_Instructions for the task_.
Everything from the line with "blue arrow at" to the last line of the listing must be retyped exactly, both ends included, with the pictures dropped.

_Task data_.

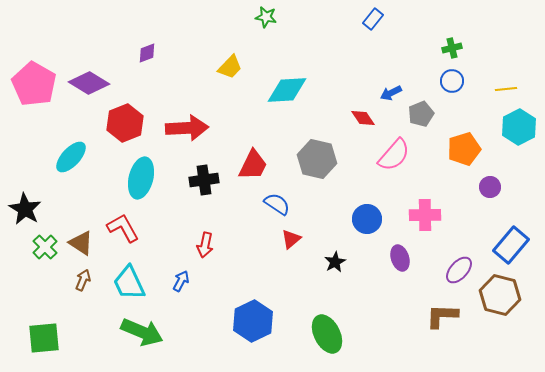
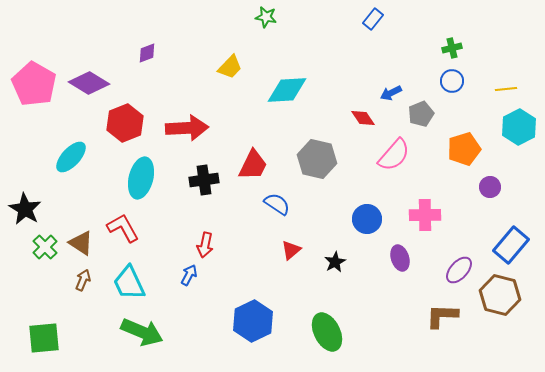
red triangle at (291, 239): moved 11 px down
blue arrow at (181, 281): moved 8 px right, 6 px up
green ellipse at (327, 334): moved 2 px up
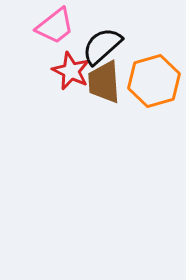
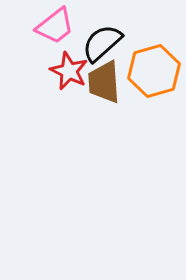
black semicircle: moved 3 px up
red star: moved 2 px left
orange hexagon: moved 10 px up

_Completed task_.
blue arrow at (181, 281): moved 8 px right, 6 px up
green ellipse at (327, 334): moved 2 px up
black semicircle: moved 3 px up
red star: moved 2 px left
orange hexagon: moved 10 px up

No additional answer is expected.